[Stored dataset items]
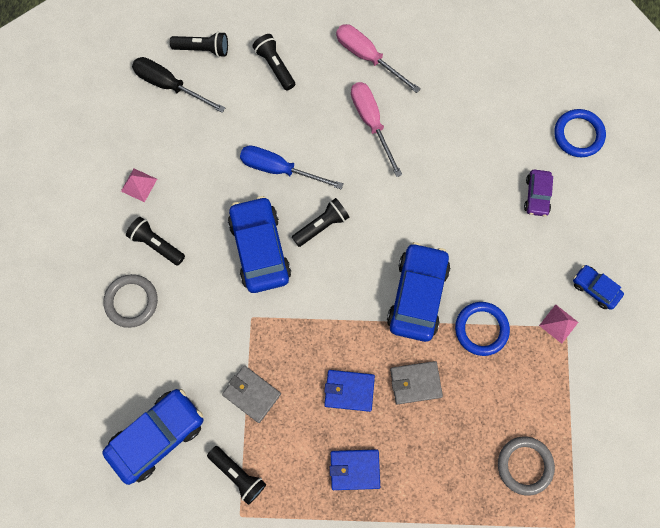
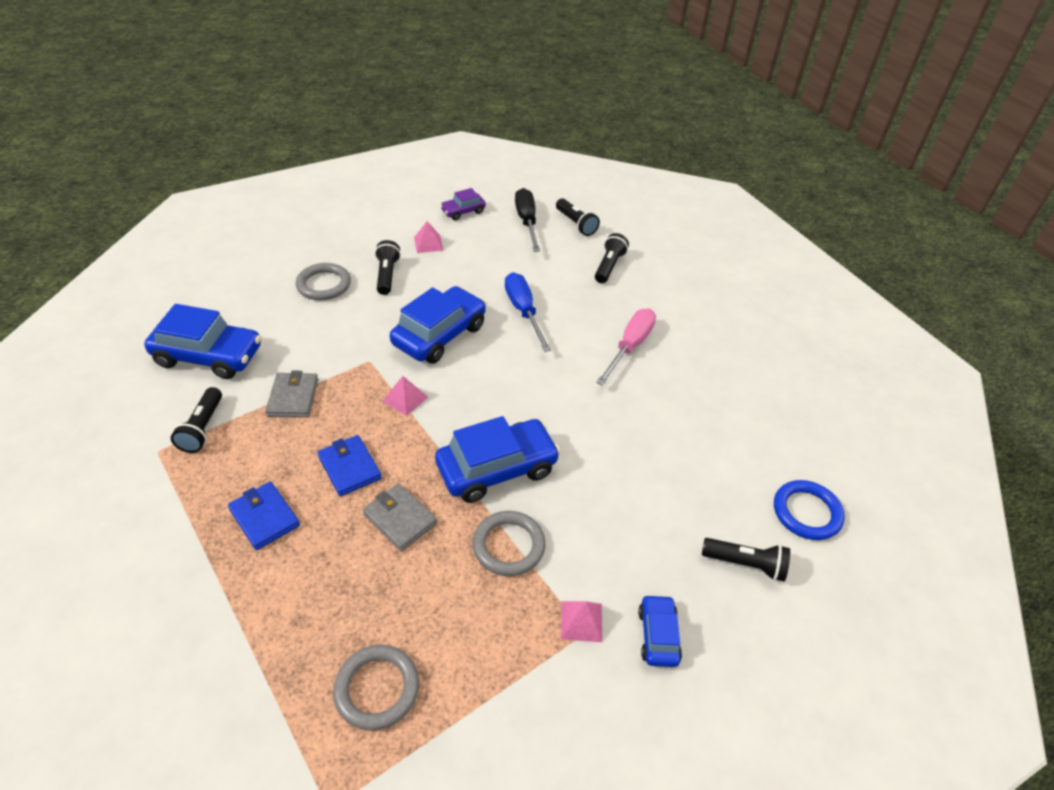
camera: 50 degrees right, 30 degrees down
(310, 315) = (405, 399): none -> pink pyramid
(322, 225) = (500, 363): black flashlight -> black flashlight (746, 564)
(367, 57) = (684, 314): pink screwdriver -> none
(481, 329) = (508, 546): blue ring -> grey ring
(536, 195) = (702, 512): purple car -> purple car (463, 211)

▶ [Problem] The entries above should be given again exactly, minus any pictures.

▶ [Task answer]
camera: 50 degrees right, 30 degrees down
(310, 315) = (405, 399): none -> pink pyramid
(322, 225) = (500, 363): black flashlight -> black flashlight (746, 564)
(367, 57) = (684, 314): pink screwdriver -> none
(481, 329) = (508, 546): blue ring -> grey ring
(536, 195) = (702, 512): purple car -> purple car (463, 211)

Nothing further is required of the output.